• Your task:
Search the material for the word "orange" and copy each line that holds it.

"""

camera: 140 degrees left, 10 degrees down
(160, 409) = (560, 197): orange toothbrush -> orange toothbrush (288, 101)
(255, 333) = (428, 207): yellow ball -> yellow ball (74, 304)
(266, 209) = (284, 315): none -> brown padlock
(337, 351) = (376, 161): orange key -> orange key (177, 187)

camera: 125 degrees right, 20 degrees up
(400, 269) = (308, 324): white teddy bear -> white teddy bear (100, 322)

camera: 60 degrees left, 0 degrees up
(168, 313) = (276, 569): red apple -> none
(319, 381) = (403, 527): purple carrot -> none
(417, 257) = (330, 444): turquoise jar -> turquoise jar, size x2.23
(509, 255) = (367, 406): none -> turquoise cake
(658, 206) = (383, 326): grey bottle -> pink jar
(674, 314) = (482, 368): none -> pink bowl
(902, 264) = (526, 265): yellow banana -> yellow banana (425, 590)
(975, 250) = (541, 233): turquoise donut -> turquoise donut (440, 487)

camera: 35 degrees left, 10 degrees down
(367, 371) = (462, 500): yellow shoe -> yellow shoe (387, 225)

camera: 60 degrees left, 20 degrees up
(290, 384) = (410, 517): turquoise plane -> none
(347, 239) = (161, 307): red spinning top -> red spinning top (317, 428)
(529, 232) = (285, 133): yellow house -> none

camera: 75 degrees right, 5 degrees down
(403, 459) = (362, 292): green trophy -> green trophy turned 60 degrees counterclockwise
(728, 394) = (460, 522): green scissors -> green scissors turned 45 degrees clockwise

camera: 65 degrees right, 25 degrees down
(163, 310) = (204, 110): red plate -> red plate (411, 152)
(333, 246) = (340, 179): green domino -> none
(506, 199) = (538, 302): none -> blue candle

"""

• Answer to this problem:
(160, 409) = (560, 197): orange toothbrush -> orange toothbrush (288, 101)
(337, 351) = (376, 161): orange key -> orange key (177, 187)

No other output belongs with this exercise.